§ Exercise
Set down every record below exactly as it stands.

§ Input data
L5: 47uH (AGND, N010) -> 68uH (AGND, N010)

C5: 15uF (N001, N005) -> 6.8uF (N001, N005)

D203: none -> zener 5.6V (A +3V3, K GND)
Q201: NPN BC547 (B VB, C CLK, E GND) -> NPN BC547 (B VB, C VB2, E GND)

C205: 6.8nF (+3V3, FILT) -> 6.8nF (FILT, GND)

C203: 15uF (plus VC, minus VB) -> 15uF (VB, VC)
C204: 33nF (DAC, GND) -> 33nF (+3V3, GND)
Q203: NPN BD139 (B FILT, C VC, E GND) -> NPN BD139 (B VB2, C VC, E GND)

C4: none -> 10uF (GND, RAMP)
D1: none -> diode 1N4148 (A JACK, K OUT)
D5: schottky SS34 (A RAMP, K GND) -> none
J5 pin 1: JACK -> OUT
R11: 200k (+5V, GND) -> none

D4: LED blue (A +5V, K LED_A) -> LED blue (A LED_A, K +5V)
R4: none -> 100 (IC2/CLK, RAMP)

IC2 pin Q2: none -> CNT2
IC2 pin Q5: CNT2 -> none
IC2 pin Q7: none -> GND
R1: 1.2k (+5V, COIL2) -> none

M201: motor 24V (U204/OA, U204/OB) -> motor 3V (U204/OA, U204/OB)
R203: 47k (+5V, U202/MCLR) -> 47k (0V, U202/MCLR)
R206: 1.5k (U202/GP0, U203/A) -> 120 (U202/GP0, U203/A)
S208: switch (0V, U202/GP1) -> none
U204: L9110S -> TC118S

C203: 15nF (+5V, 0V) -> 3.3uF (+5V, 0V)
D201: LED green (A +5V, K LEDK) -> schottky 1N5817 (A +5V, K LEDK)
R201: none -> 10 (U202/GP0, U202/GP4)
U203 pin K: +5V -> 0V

§ Exercise response
L5: 47uH (AGND, N010) -> 68uH (AGND, N010)

C5: 15uF (N001, N005) -> 6.8uF (N001, N005)

D203: none -> zener 5.6V (A +3V3, K GND)
Q201: NPN BC547 (B VB, C CLK, E GND) -> NPN BC547 (B VB, C VB2, E GND)

C205: 6.8nF (+3V3, FILT) -> 6.8nF (FILT, GND)

C203: 15uF (plus VC, minus VB) -> 15uF (VB, VC)
C204: 33nF (DAC, GND) -> 33nF (+3V3, GND)
Q203: NPN BD139 (B FILT, C VC, E GND) -> NPN BD139 (B VB2, C VC, E GND)

C4: none -> 10uF (GND, RAMP)
D1: none -> diode 1N4148 (A JACK, K OUT)
D5: schottky SS34 (A RAMP, K GND) -> none
J5 pin 1: JACK -> OUT
R11: 200k (+5V, GND) -> none

D4: LED blue (A +5V, K LED_A) -> LED blue (A LED_A, K +5V)
R4: none -> 100 (IC2/CLK, RAMP)

IC2 pin Q2: none -> CNT2
IC2 pin Q5: CNT2 -> none
IC2 pin Q7: none -> GND
R1: 1.2k (+5V, COIL2) -> none

M201: motor 24V (U204/OA, U204/OB) -> motor 3V (U204/OA, U204/OB)
R203: 47k (+5V, U202/MCLR) -> 47k (0V, U202/MCLR)
R206: 1.5k (U202/GP0, U203/A) -> 120 (U202/GP0, U203/A)
S208: switch (0V, U202/GP1) -> none
U204: L9110S -> TC118S

C203: 15nF (+5V, 0V) -> 3.3uF (+5V, 0V)
D201: LED green (A +5V, K LEDK) -> schottky 1N5817 (A +5V, K LEDK)
R201: none -> 10 (U202/GP0, U202/GP4)
U203 pin K: +5V -> 0V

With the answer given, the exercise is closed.